Excerpted records =>
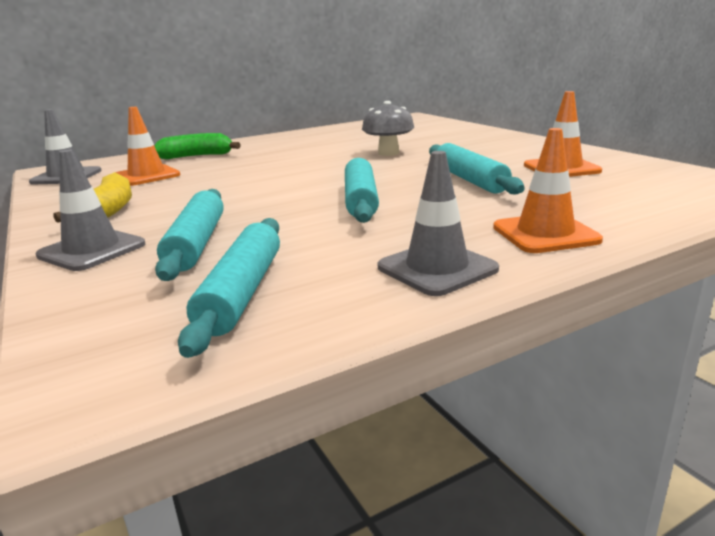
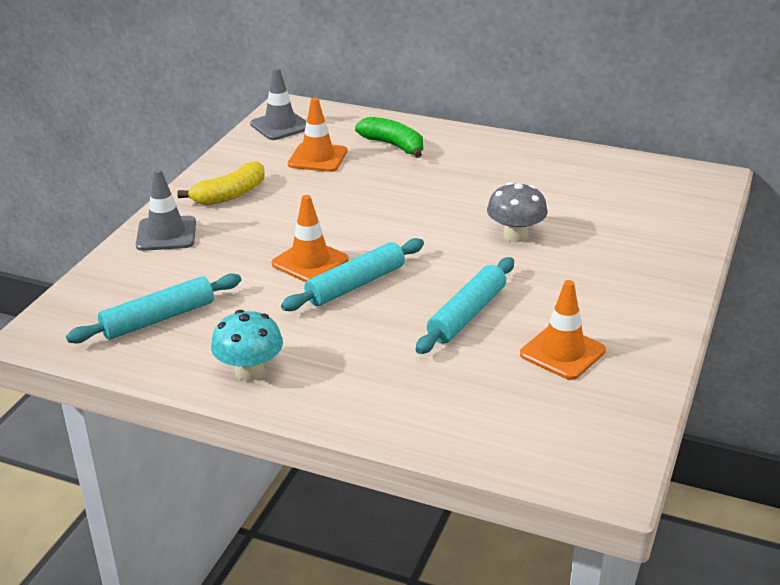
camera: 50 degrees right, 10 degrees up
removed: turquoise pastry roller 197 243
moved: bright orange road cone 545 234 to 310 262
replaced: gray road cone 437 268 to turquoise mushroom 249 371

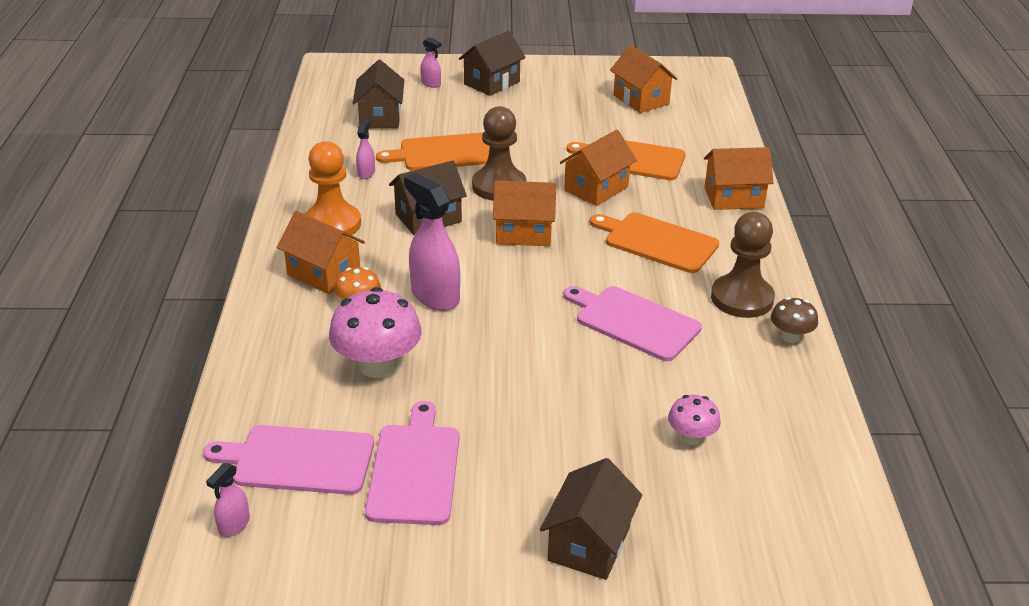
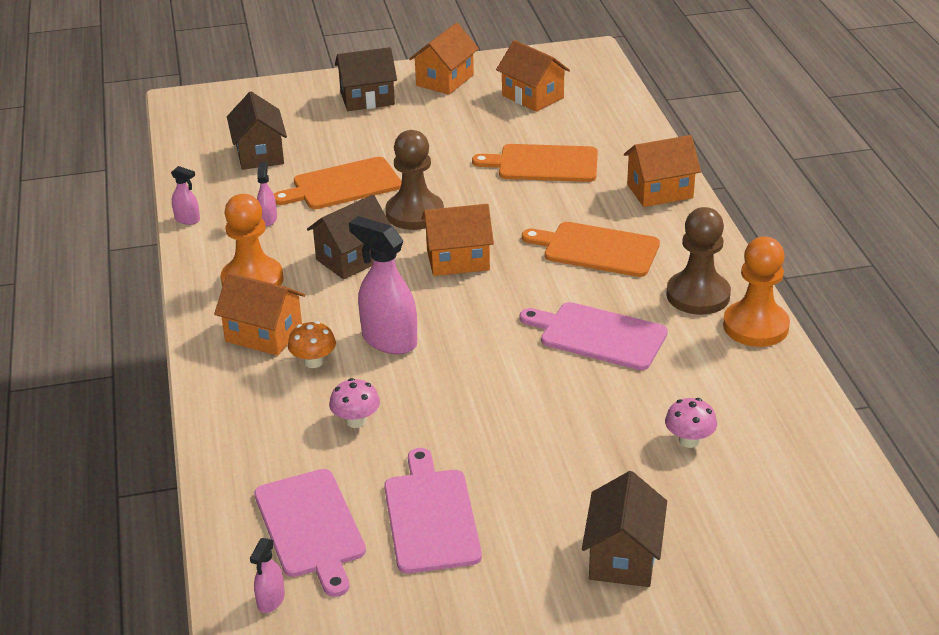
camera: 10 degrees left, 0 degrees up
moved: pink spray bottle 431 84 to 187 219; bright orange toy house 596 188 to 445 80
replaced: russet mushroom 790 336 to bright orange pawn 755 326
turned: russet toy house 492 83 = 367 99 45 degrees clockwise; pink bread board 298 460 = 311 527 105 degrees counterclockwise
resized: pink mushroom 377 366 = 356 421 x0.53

* * *

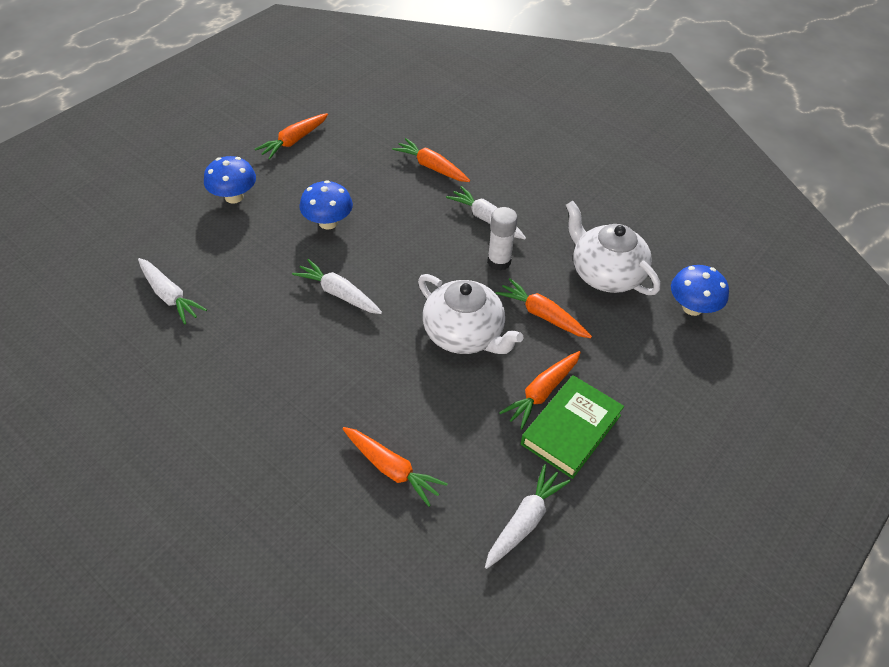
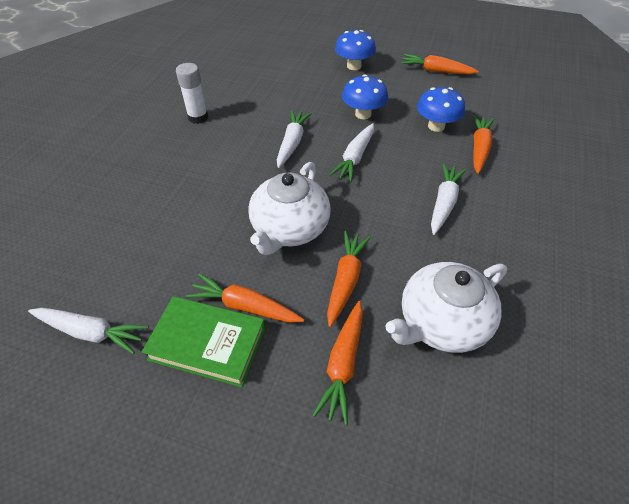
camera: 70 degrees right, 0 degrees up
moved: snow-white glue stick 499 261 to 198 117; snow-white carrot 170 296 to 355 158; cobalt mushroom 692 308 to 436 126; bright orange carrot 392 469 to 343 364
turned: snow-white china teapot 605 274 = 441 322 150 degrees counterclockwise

Problem to solve => Your answer should be the lines above, word for word, from the line with "camera: 50 degrees right, 10 degrees up" through the line with "moved: pink spray", minus the pictures.

Your solution =>
camera: 50 degrees right, 10 degrees up
removed: turquoise pastry roller 197 243
moved: bright orange road cone 545 234 to 310 262
replaced: gray road cone 437 268 to turquoise mushroom 249 371

camera: 10 degrees left, 0 degrees up
moved: pink spray bottle 431 84 to 187 219; bright orange toy house 596 188 to 445 80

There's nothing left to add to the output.